**Directive**
Extract the text of each entry below exactly, leaving every image behind.

(Extracted records)
Content starts

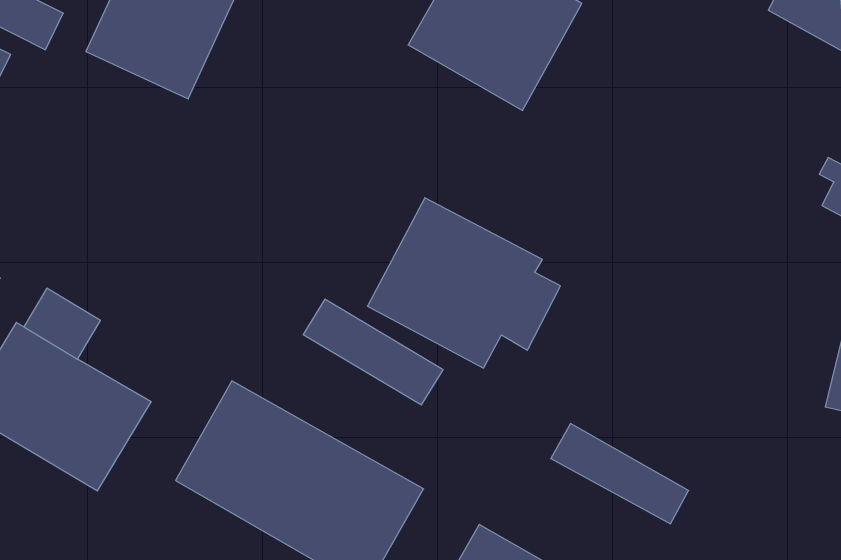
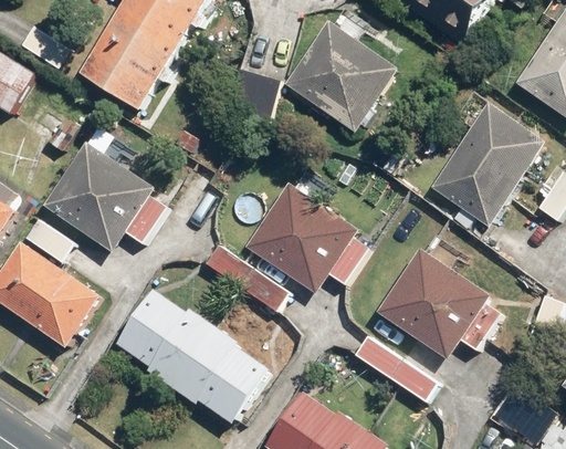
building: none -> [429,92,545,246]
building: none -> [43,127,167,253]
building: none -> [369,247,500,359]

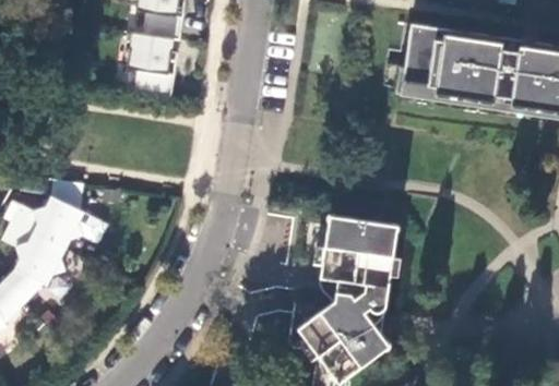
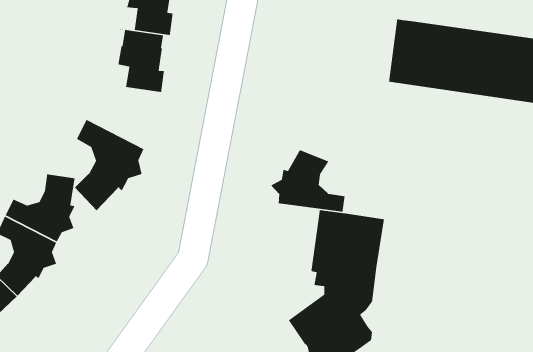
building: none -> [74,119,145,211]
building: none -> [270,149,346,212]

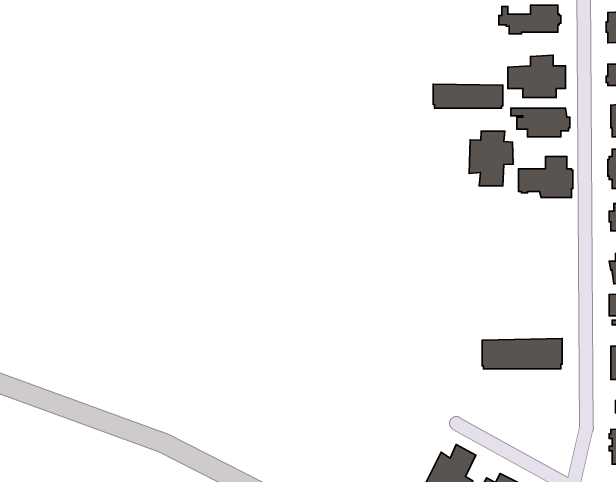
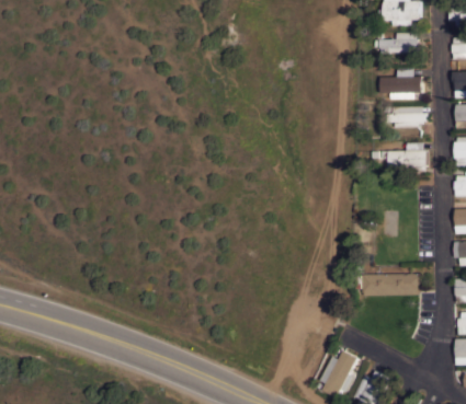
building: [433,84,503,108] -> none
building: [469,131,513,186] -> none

Content ends

**Reply to the task**
building: none -> [429,92,545,246]
building: none -> [43,127,167,253]
building: none -> [369,247,500,359]

building: none -> [74,119,145,211]
building: none -> [270,149,346,212]

building: [433,84,503,108] -> none
building: [469,131,513,186] -> none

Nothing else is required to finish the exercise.